--- start ---
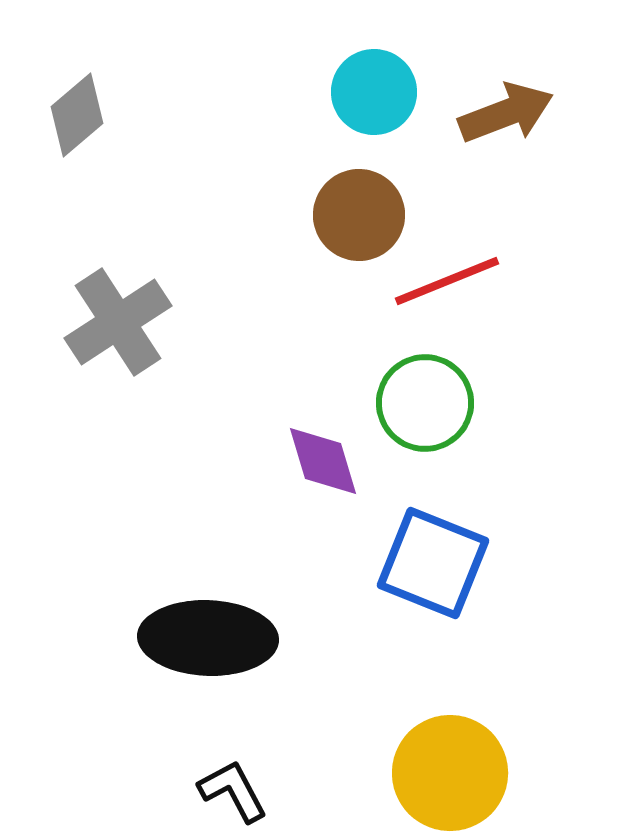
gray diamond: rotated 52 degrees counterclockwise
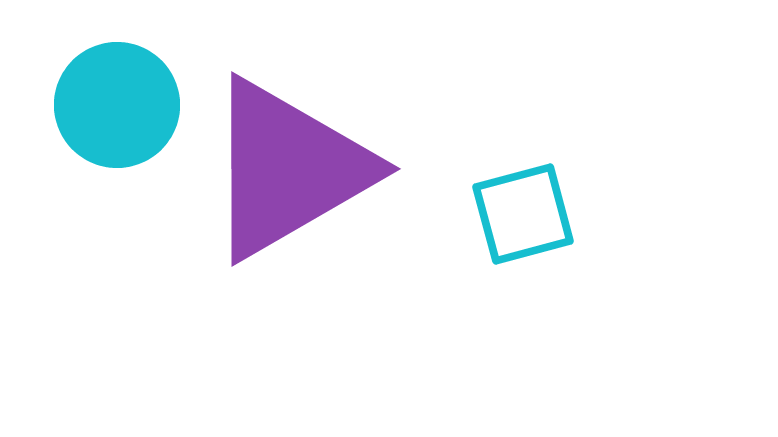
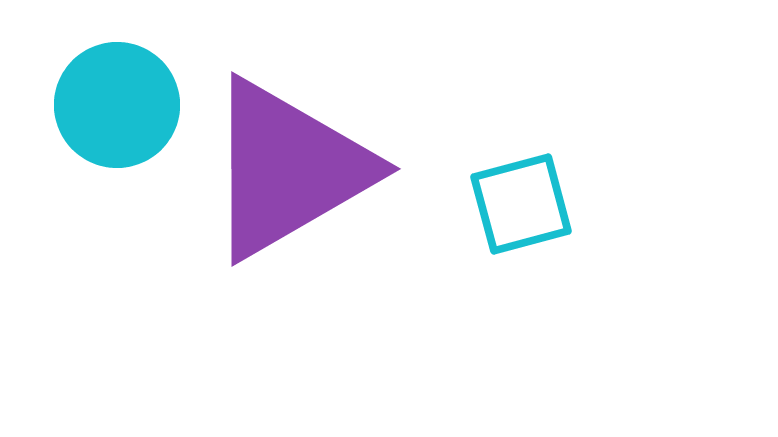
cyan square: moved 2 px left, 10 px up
--- end ---
--- start ---
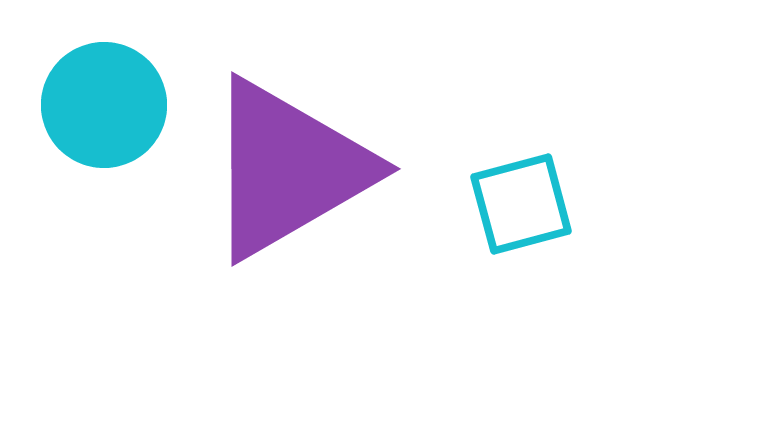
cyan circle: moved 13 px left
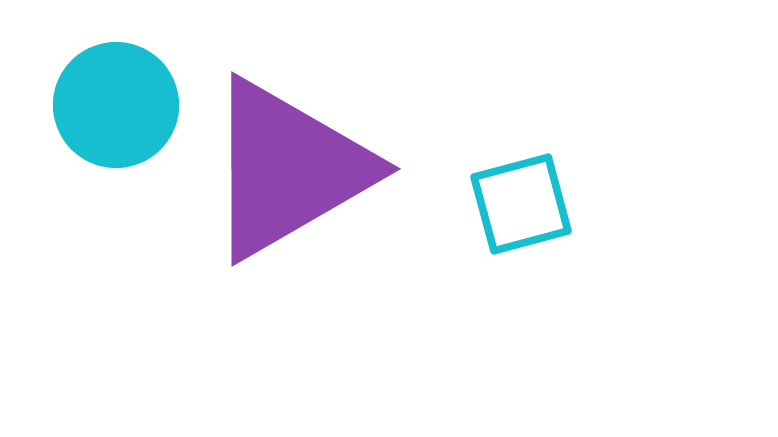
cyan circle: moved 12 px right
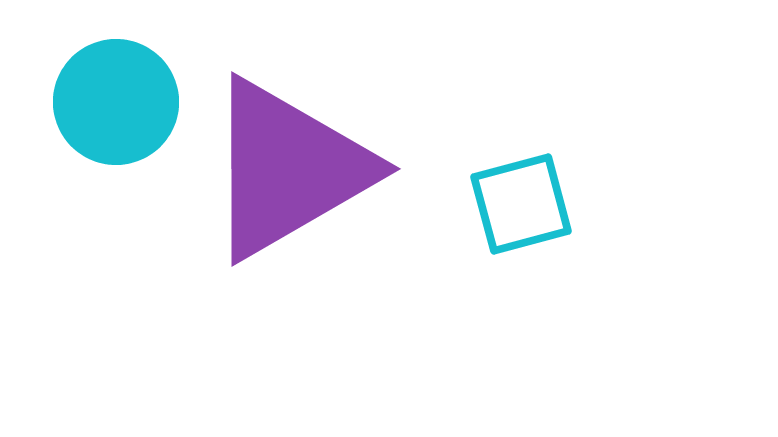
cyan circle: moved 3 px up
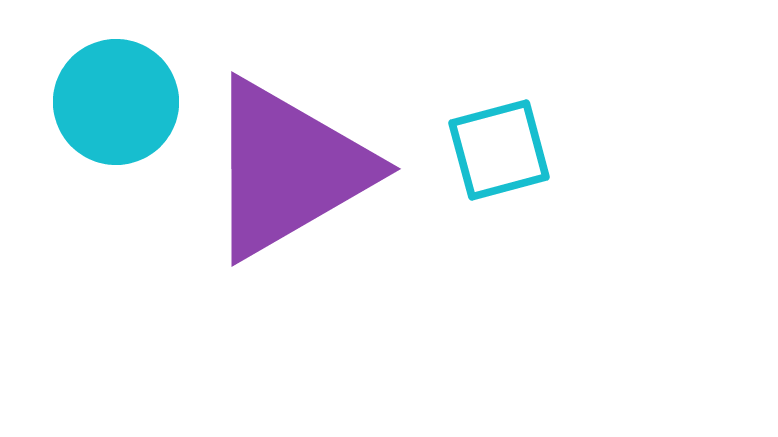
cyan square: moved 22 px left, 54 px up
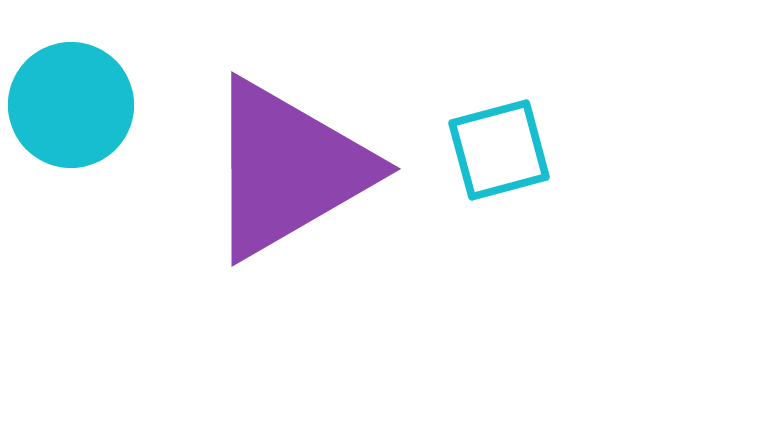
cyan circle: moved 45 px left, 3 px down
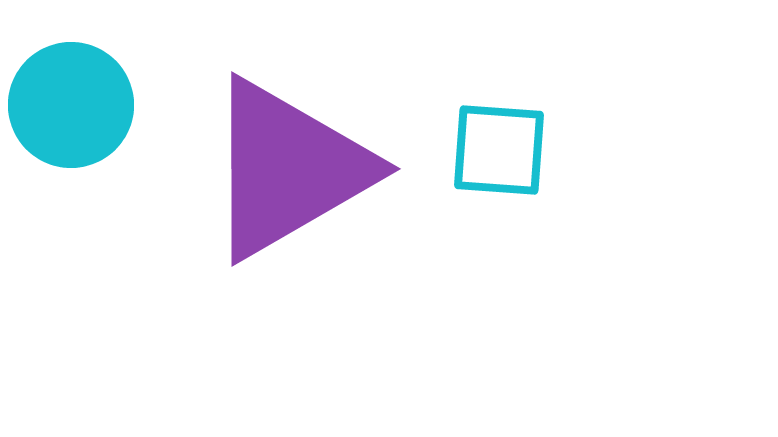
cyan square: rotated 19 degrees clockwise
--- end ---
**DIRECTIONS**
Copy out every line of the records from the one containing "cyan circle: moved 13 px left" down to the one containing "cyan square: rotated 19 degrees clockwise", keeping both of those lines. Don't include the pictures.

**EXERCISE SOLUTION**
cyan circle: moved 13 px left
cyan circle: moved 12 px right
cyan circle: moved 3 px up
cyan square: moved 22 px left, 54 px up
cyan circle: moved 45 px left, 3 px down
cyan square: rotated 19 degrees clockwise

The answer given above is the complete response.